> [Exercise brief] Write out every entry precisely as given, leaving the pictures out.

========

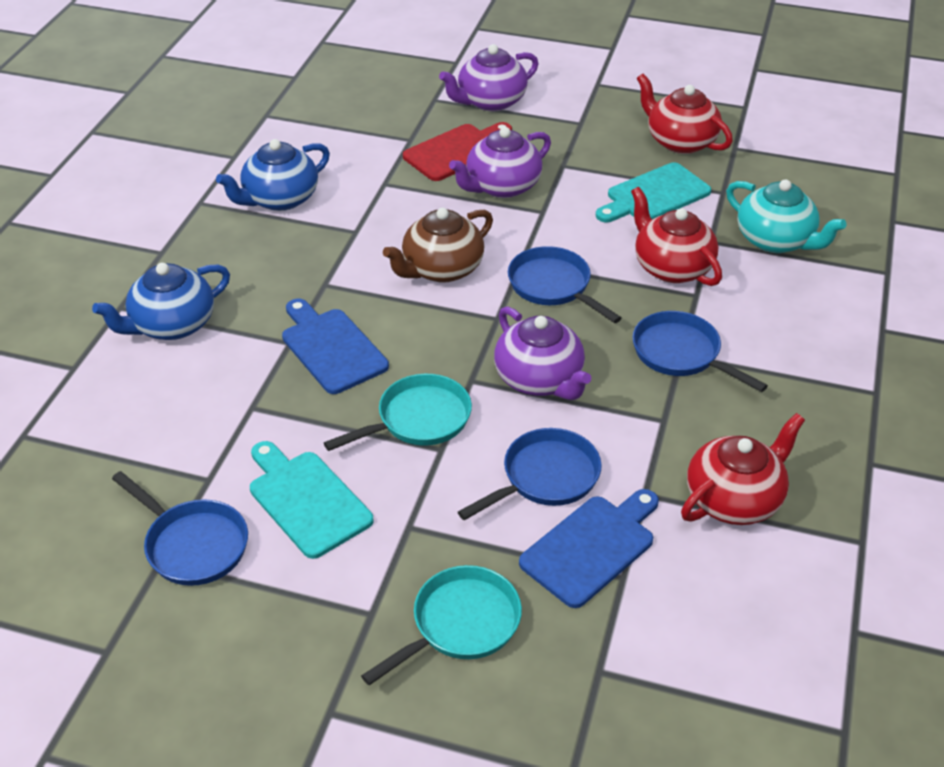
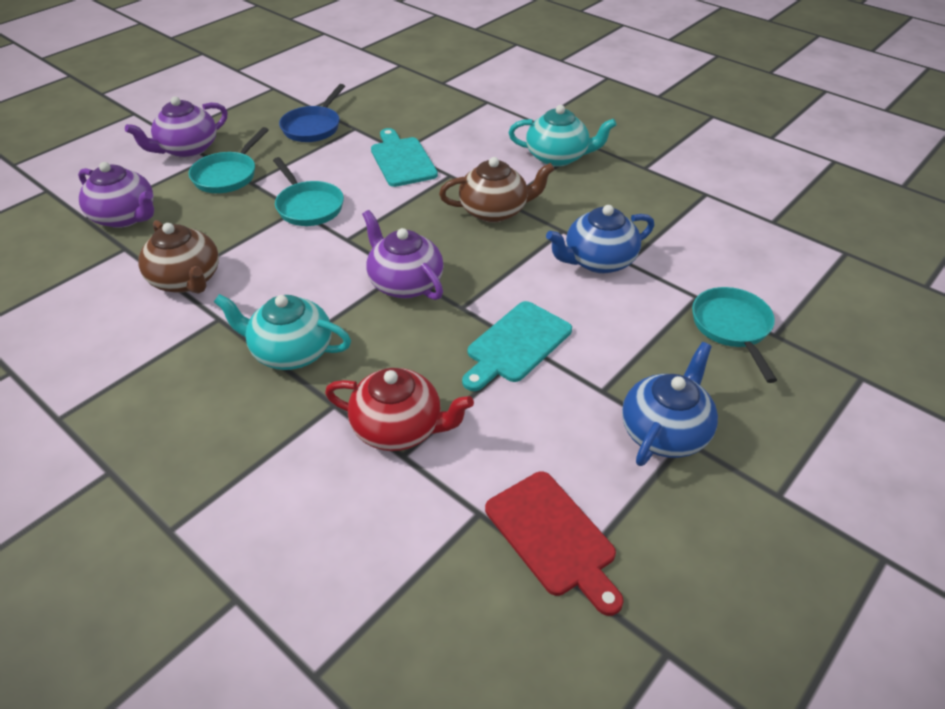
blue cutting board: [282,299,389,394] [519,489,659,608] = 2 -> none = 0
blue pan: [112,471,248,586] [458,428,602,520] [508,246,622,323] [632,311,768,392] = 4 -> [279,84,345,142] = 1
brown teapot: [383,208,493,283] = 1 -> [139,220,219,294] [439,157,555,223] = 2
red teapot: [631,187,722,286] [637,74,733,154] [681,413,805,525] = 3 -> [325,368,474,451] = 1
turquoise pan: [324,374,472,451] [361,565,522,685] = 2 -> [189,127,269,193] [273,157,344,226] [692,287,777,383] = 3
turquoise teapot: [726,179,846,253] = 1 -> [214,294,351,370] [509,105,617,167] = 2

========

> [Exercise result]
blue cutting board: [282,299,389,394] [519,489,659,608] = 2 -> none = 0
blue pan: [112,471,248,586] [458,428,602,520] [508,246,622,323] [632,311,768,392] = 4 -> [279,84,345,142] = 1
brown teapot: [383,208,493,283] = 1 -> [139,220,219,294] [439,157,555,223] = 2
red teapot: [631,187,722,286] [637,74,733,154] [681,413,805,525] = 3 -> [325,368,474,451] = 1
turquoise pan: [324,374,472,451] [361,565,522,685] = 2 -> [189,127,269,193] [273,157,344,226] [692,287,777,383] = 3
turquoise teapot: [726,179,846,253] = 1 -> [214,294,351,370] [509,105,617,167] = 2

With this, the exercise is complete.